• [Exercise details]
Return each line of the rows below that contains the string "left". Case matters.

[Stored records]
.....

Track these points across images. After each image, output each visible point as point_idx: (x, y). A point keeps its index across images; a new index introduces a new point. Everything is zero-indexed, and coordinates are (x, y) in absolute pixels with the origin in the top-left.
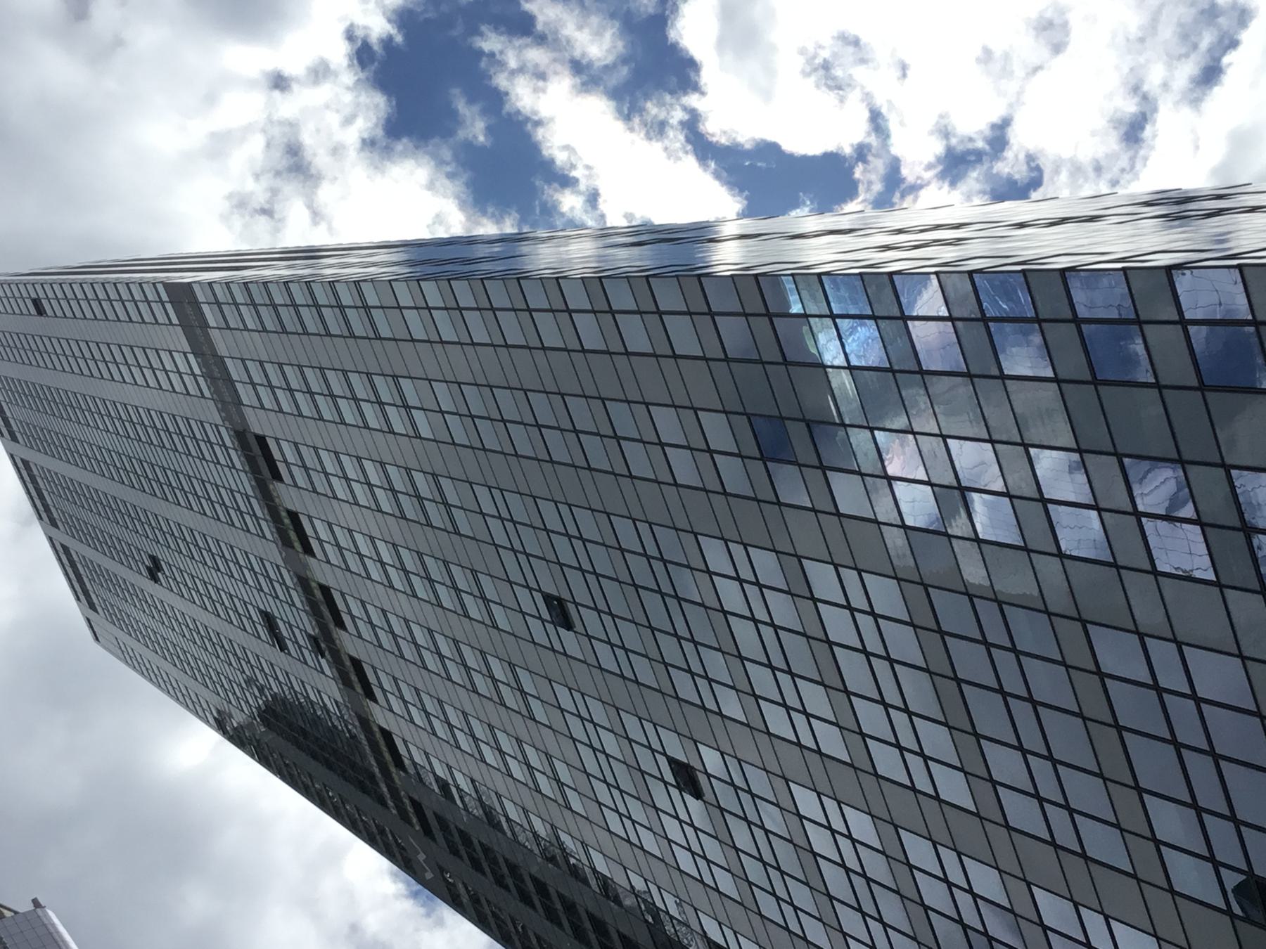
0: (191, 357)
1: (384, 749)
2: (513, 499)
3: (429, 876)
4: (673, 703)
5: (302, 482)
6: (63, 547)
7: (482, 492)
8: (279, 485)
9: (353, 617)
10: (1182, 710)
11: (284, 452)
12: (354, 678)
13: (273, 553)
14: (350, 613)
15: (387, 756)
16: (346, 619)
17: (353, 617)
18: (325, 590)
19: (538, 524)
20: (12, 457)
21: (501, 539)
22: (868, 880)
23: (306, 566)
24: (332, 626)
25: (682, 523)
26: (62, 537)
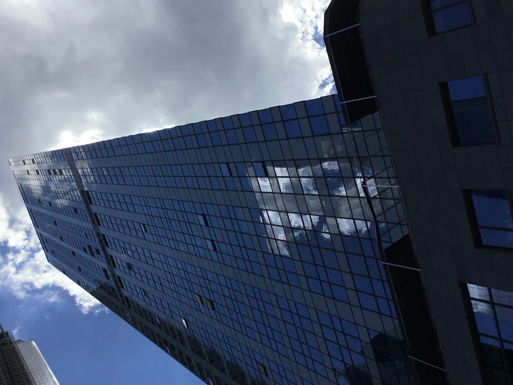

.....

• [Solved problem]
Track these points across images. After each image, output each visible point as point_idx: (x, y). A point keeps its index across images; a new index introduces a new point. Everything is zero-indexed, and coordinates are (x, y) in absolute pixels with the origin in the top-left.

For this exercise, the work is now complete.